GIVEN EXERCISE: Please write out every line in the rows below word for word, leaving out the pictures.

RECORDS SUPPLIED:
__________________________________________________

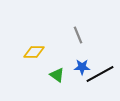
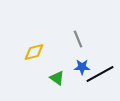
gray line: moved 4 px down
yellow diamond: rotated 15 degrees counterclockwise
green triangle: moved 3 px down
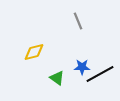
gray line: moved 18 px up
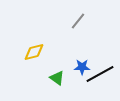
gray line: rotated 60 degrees clockwise
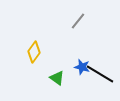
yellow diamond: rotated 40 degrees counterclockwise
blue star: rotated 14 degrees clockwise
black line: rotated 60 degrees clockwise
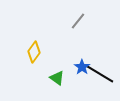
blue star: rotated 21 degrees clockwise
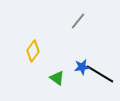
yellow diamond: moved 1 px left, 1 px up
blue star: rotated 28 degrees clockwise
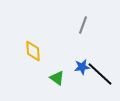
gray line: moved 5 px right, 4 px down; rotated 18 degrees counterclockwise
yellow diamond: rotated 40 degrees counterclockwise
black line: rotated 12 degrees clockwise
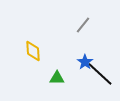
gray line: rotated 18 degrees clockwise
blue star: moved 3 px right, 5 px up; rotated 28 degrees counterclockwise
green triangle: rotated 35 degrees counterclockwise
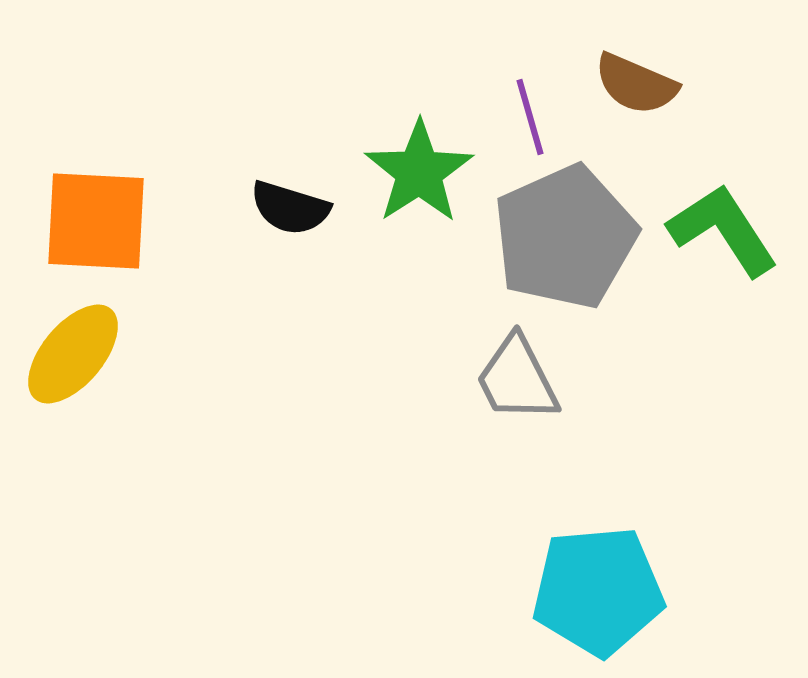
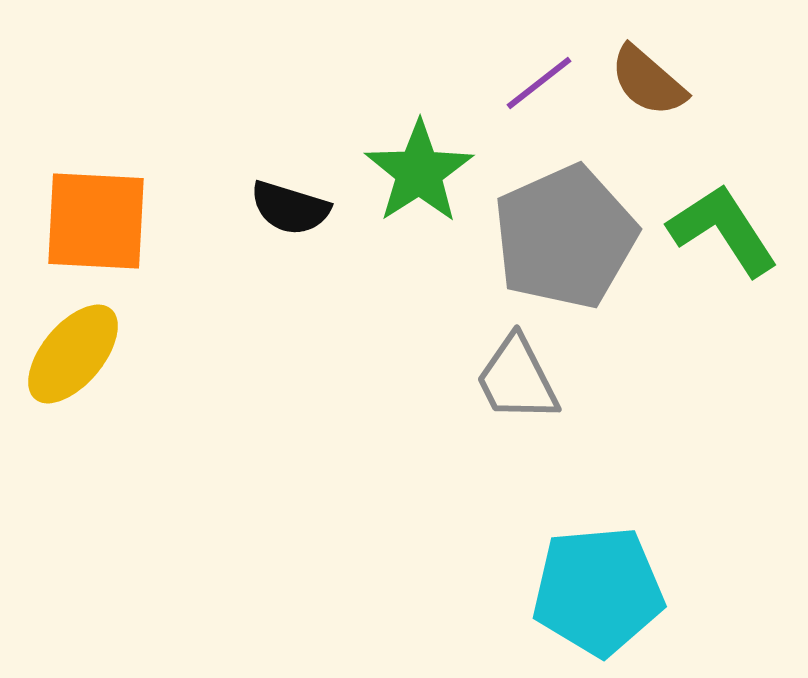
brown semicircle: moved 12 px right, 3 px up; rotated 18 degrees clockwise
purple line: moved 9 px right, 34 px up; rotated 68 degrees clockwise
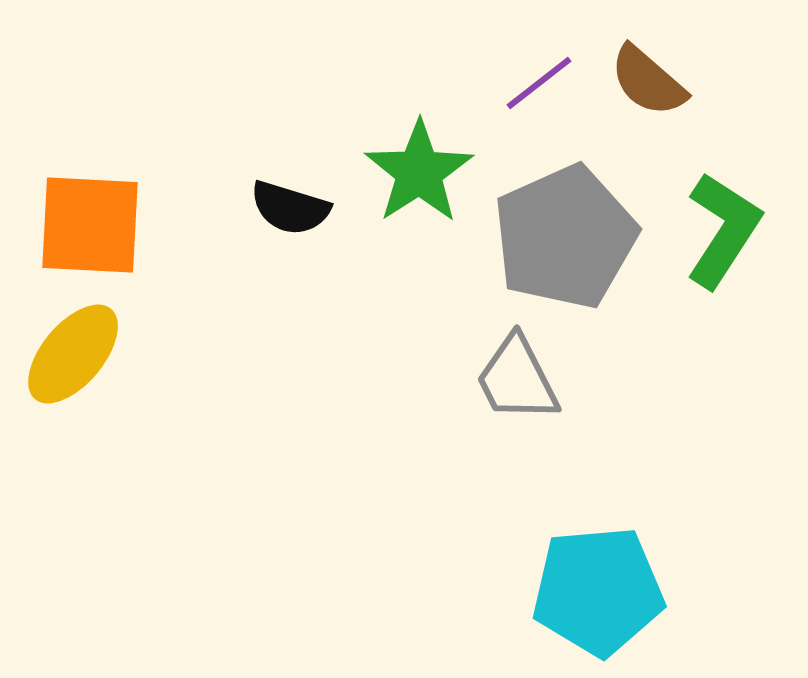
orange square: moved 6 px left, 4 px down
green L-shape: rotated 66 degrees clockwise
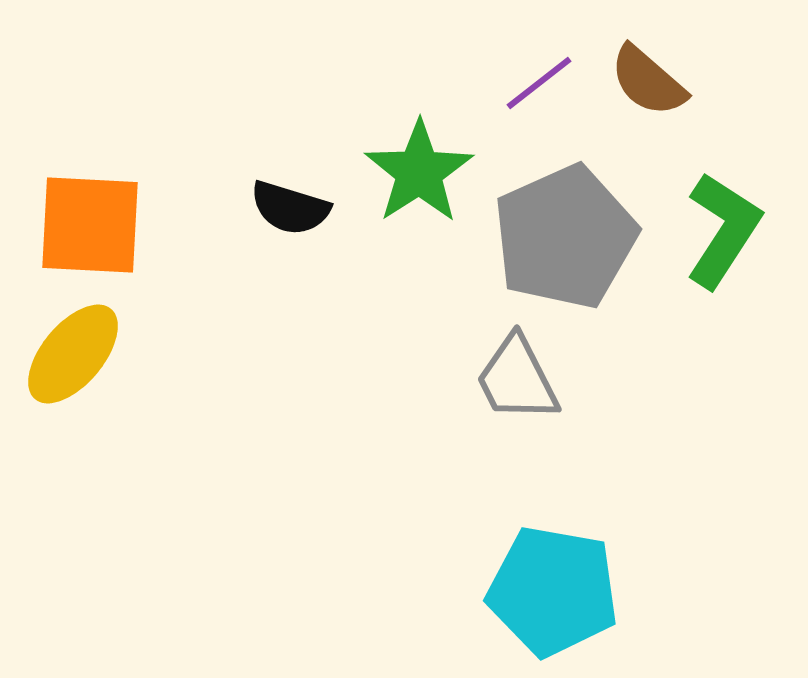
cyan pentagon: moved 45 px left; rotated 15 degrees clockwise
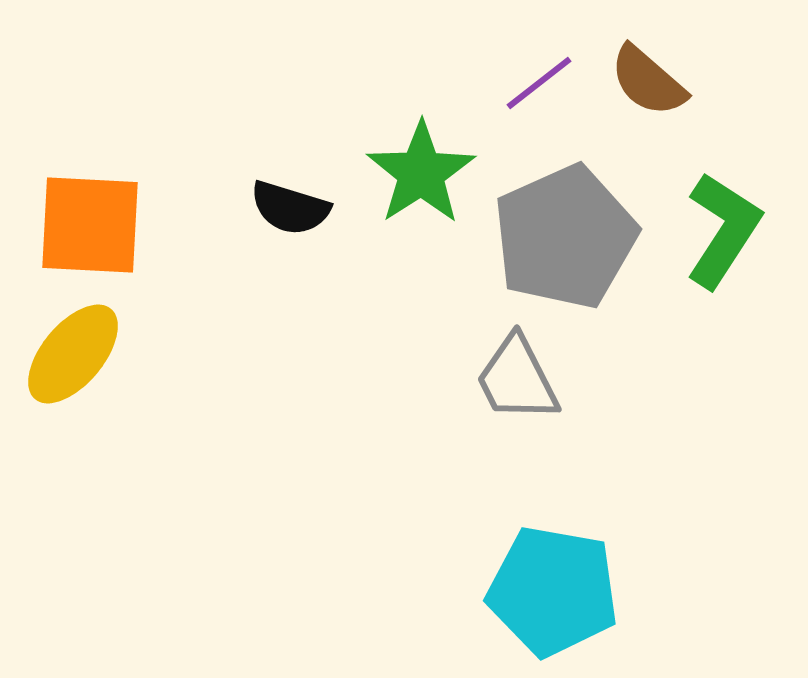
green star: moved 2 px right, 1 px down
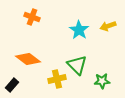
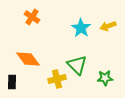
orange cross: rotated 14 degrees clockwise
cyan star: moved 2 px right, 2 px up
orange diamond: rotated 15 degrees clockwise
green star: moved 3 px right, 3 px up
black rectangle: moved 3 px up; rotated 40 degrees counterclockwise
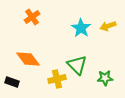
orange cross: rotated 21 degrees clockwise
black rectangle: rotated 72 degrees counterclockwise
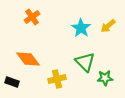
yellow arrow: rotated 21 degrees counterclockwise
green triangle: moved 8 px right, 3 px up
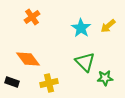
yellow cross: moved 8 px left, 4 px down
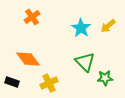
yellow cross: rotated 12 degrees counterclockwise
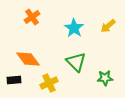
cyan star: moved 7 px left
green triangle: moved 9 px left
black rectangle: moved 2 px right, 2 px up; rotated 24 degrees counterclockwise
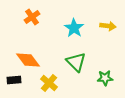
yellow arrow: rotated 133 degrees counterclockwise
orange diamond: moved 1 px down
yellow cross: rotated 24 degrees counterclockwise
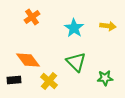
yellow cross: moved 2 px up
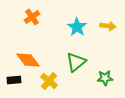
cyan star: moved 3 px right, 1 px up
green triangle: rotated 35 degrees clockwise
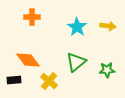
orange cross: rotated 35 degrees clockwise
green star: moved 2 px right, 8 px up
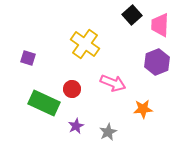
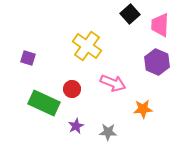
black square: moved 2 px left, 1 px up
yellow cross: moved 2 px right, 2 px down
purple hexagon: rotated 15 degrees counterclockwise
gray star: rotated 30 degrees clockwise
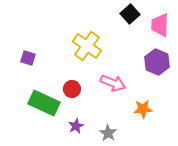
gray star: moved 1 px down; rotated 30 degrees clockwise
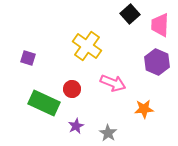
orange star: moved 1 px right
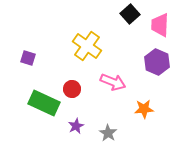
pink arrow: moved 1 px up
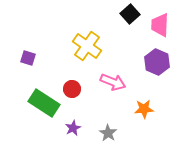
green rectangle: rotated 8 degrees clockwise
purple star: moved 3 px left, 2 px down
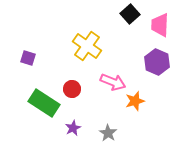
orange star: moved 9 px left, 8 px up; rotated 12 degrees counterclockwise
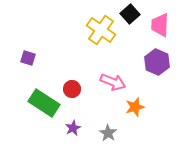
yellow cross: moved 14 px right, 16 px up
orange star: moved 6 px down
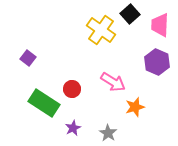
purple square: rotated 21 degrees clockwise
pink arrow: rotated 10 degrees clockwise
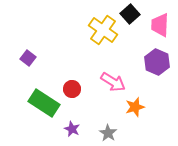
yellow cross: moved 2 px right
purple star: moved 1 px left, 1 px down; rotated 21 degrees counterclockwise
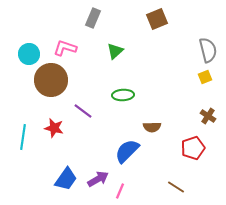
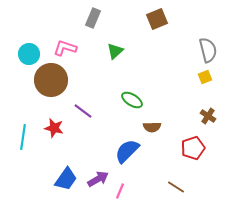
green ellipse: moved 9 px right, 5 px down; rotated 35 degrees clockwise
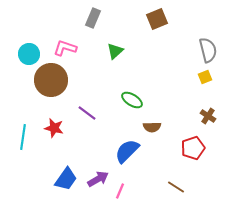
purple line: moved 4 px right, 2 px down
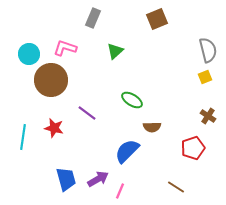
blue trapezoid: rotated 50 degrees counterclockwise
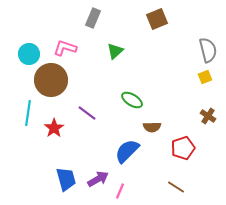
red star: rotated 24 degrees clockwise
cyan line: moved 5 px right, 24 px up
red pentagon: moved 10 px left
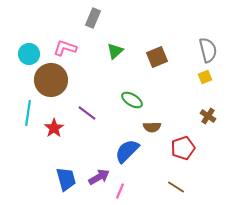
brown square: moved 38 px down
purple arrow: moved 1 px right, 2 px up
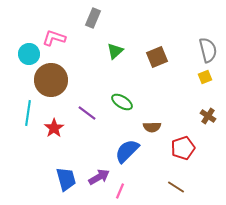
pink L-shape: moved 11 px left, 10 px up
green ellipse: moved 10 px left, 2 px down
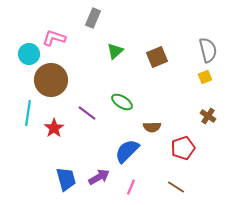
pink line: moved 11 px right, 4 px up
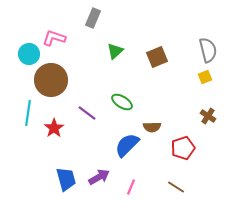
blue semicircle: moved 6 px up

__________________________________________________

WRITTEN SOLUTION:
gray line: moved 4 px down
yellow diamond: rotated 15 degrees counterclockwise
green triangle: moved 3 px down
gray line: moved 18 px up
gray line: rotated 60 degrees clockwise
yellow diamond: rotated 40 degrees counterclockwise
blue star: rotated 14 degrees clockwise
black line: rotated 60 degrees clockwise
blue star: rotated 21 degrees clockwise
yellow diamond: moved 1 px left, 1 px up
blue star: rotated 28 degrees clockwise
gray line: moved 5 px right, 4 px down; rotated 18 degrees counterclockwise
yellow diamond: rotated 40 degrees counterclockwise
black line: rotated 12 degrees clockwise
gray line: rotated 18 degrees clockwise
blue star: moved 3 px right, 5 px up; rotated 28 degrees counterclockwise
green triangle: rotated 35 degrees counterclockwise
brown semicircle: moved 12 px right, 3 px up; rotated 18 degrees clockwise
purple line: moved 9 px right, 34 px up; rotated 68 degrees clockwise
orange square: moved 6 px left, 4 px down
green L-shape: rotated 66 degrees clockwise
cyan pentagon: moved 45 px left; rotated 15 degrees clockwise
green star: moved 2 px right, 1 px down
orange cross: rotated 14 degrees clockwise
cyan star: moved 2 px right, 2 px up
orange diamond: rotated 15 degrees clockwise
green star: moved 3 px right, 3 px up
black rectangle: moved 3 px up; rotated 40 degrees counterclockwise
orange cross: rotated 21 degrees clockwise
black rectangle: rotated 72 degrees counterclockwise
yellow arrow: rotated 21 degrees counterclockwise
green triangle: moved 8 px right, 3 px up
yellow cross: moved 8 px left, 4 px down
yellow cross: rotated 12 degrees counterclockwise
cyan star: moved 7 px left
green triangle: moved 9 px left
black rectangle: moved 2 px right, 2 px up; rotated 24 degrees counterclockwise
yellow arrow: rotated 133 degrees counterclockwise
orange diamond: moved 1 px down
yellow cross: rotated 24 degrees counterclockwise
yellow cross: moved 2 px up
cyan star: moved 3 px right, 1 px up
green triangle: rotated 35 degrees clockwise
orange cross: rotated 35 degrees clockwise
green star: moved 2 px right, 8 px up
black square: moved 2 px left, 1 px up
yellow cross: moved 2 px right, 2 px down
purple hexagon: rotated 15 degrees counterclockwise
gray star: rotated 30 degrees clockwise
gray star: moved 1 px down; rotated 30 degrees clockwise
orange star: moved 1 px right
pink arrow: moved 1 px up
green rectangle: rotated 8 degrees clockwise
purple star: moved 3 px left, 2 px down
orange star: moved 9 px left, 8 px up; rotated 12 degrees counterclockwise
yellow cross: moved 14 px right, 16 px up
orange star: moved 6 px down
purple square: rotated 21 degrees clockwise
pink arrow: rotated 10 degrees clockwise
yellow cross: moved 2 px right
purple star: moved 1 px left, 1 px down; rotated 21 degrees counterclockwise
green ellipse: moved 9 px right, 5 px down; rotated 35 degrees clockwise
purple line: moved 4 px right, 2 px down
blue trapezoid: rotated 50 degrees counterclockwise
red star: rotated 24 degrees clockwise
cyan line: moved 5 px right, 24 px up
red pentagon: moved 10 px left
brown square: moved 38 px down
purple arrow: moved 1 px right, 2 px up
pink L-shape: moved 11 px left, 10 px up
green ellipse: moved 10 px left, 2 px down
pink line: moved 11 px right, 4 px up
blue semicircle: moved 6 px up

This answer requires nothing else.